Return verbatim the run of lines that opens with the line holding "R7: 1.5k (CLK, RC) -> 1.5k (AGND, CTL)" and closes with the last line of the records.
Segment Open
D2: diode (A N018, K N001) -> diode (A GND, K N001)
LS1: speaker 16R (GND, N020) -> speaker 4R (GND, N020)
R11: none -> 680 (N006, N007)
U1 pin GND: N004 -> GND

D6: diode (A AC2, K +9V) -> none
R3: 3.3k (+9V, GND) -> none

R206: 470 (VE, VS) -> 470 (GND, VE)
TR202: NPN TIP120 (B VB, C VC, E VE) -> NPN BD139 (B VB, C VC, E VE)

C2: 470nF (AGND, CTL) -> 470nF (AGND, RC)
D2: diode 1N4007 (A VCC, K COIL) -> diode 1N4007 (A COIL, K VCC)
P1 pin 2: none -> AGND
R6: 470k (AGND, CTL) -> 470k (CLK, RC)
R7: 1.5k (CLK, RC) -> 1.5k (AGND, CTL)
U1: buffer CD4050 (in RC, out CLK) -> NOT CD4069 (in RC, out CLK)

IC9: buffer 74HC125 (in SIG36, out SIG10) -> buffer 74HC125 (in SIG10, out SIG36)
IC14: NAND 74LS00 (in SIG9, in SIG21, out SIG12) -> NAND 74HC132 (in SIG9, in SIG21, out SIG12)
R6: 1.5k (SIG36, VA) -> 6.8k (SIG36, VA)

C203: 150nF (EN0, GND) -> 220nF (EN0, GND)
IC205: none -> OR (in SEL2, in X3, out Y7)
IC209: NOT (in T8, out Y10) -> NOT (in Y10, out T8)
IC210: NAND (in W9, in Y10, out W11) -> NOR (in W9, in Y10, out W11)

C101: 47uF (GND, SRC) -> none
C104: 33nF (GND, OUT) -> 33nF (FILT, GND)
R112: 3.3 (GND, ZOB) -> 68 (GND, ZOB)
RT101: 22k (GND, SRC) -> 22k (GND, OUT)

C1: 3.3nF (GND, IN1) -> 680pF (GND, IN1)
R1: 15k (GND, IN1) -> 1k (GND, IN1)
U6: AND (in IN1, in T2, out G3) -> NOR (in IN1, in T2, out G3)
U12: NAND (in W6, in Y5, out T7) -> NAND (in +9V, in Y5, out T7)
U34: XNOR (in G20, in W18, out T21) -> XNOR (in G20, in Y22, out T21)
Segment Closed
• [EXERCISE SOLUTION]
R7: 1.5k (CLK, RC) -> 1.5k (AGND, CTL)
U1: buffer CD4050 (in RC, out CLK) -> NOT CD4069 (in RC, out CLK)

IC9: buffer 74HC125 (in SIG36, out SIG10) -> buffer 74HC125 (in SIG10, out SIG36)
IC14: NAND 74LS00 (in SIG9, in SIG21, out SIG12) -> NAND 74HC132 (in SIG9, in SIG21, out SIG12)
R6: 1.5k (SIG36, VA) -> 6.8k (SIG36, VA)

C203: 150nF (EN0, GND) -> 220nF (EN0, GND)
IC205: none -> OR (in SEL2, in X3, out Y7)
IC209: NOT (in T8, out Y10) -> NOT (in Y10, out T8)
IC210: NAND (in W9, in Y10, out W11) -> NOR (in W9, in Y10, out W11)

C101: 47uF (GND, SRC) -> none
C104: 33nF (GND, OUT) -> 33nF (FILT, GND)
R112: 3.3 (GND, ZOB) -> 68 (GND, ZOB)
RT101: 22k (GND, SRC) -> 22k (GND, OUT)

C1: 3.3nF (GND, IN1) -> 680pF (GND, IN1)
R1: 15k (GND, IN1) -> 1k (GND, IN1)
U6: AND (in IN1, in T2, out G3) -> NOR (in IN1, in T2, out G3)
U12: NAND (in W6, in Y5, out T7) -> NAND (in +9V, in Y5, out T7)
U34: XNOR (in G20, in W18, out T21) -> XNOR (in G20, in Y22, out T21)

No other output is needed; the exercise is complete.